*Aim of the task*
Transcribe the data verbatim and drop its images.

Data segment Block Start

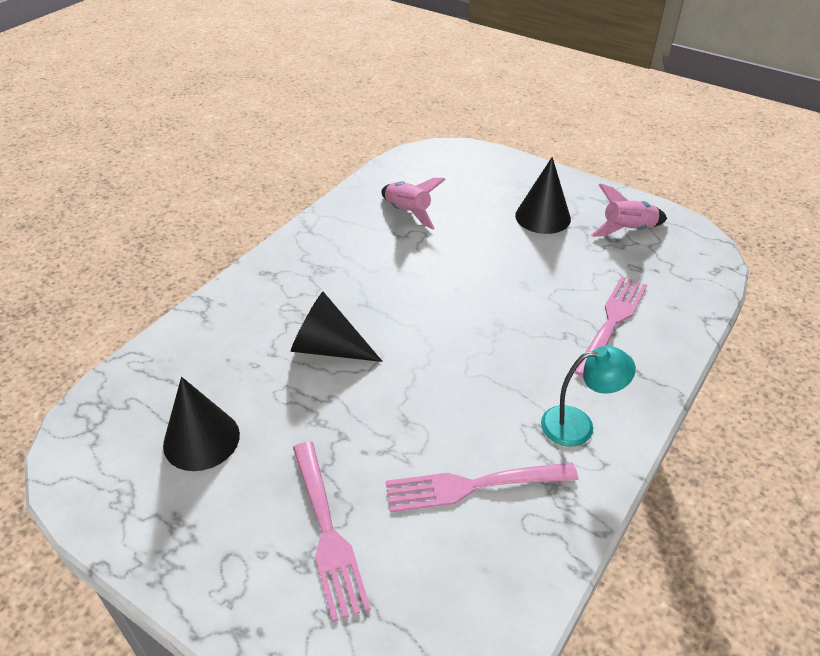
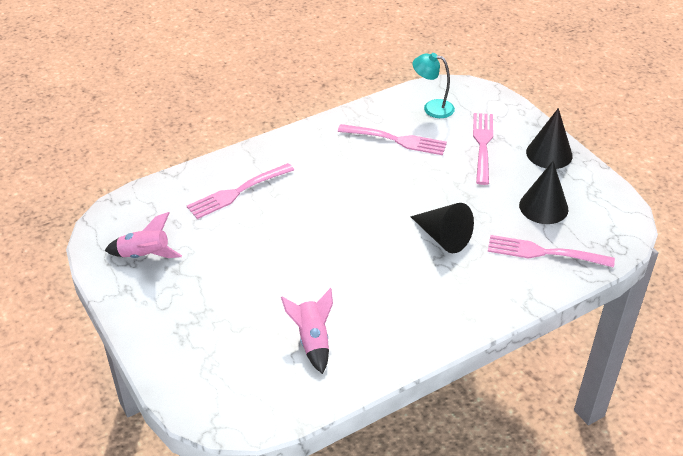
camera: 155 degrees left, 0 degrees up
(191, 370) = (545, 252): none -> pink fork
(542, 217) = (198, 292): black cone -> black cone (549, 154)
(578, 425) = (316, 147): turquoise lamp -> turquoise lamp (432, 108)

Data segment Block End

*Exercise solution*
camera: 155 degrees left, 0 degrees up
(191, 370) = (545, 252): none -> pink fork
(542, 217) = (198, 292): black cone -> black cone (549, 154)
(578, 425) = (316, 147): turquoise lamp -> turquoise lamp (432, 108)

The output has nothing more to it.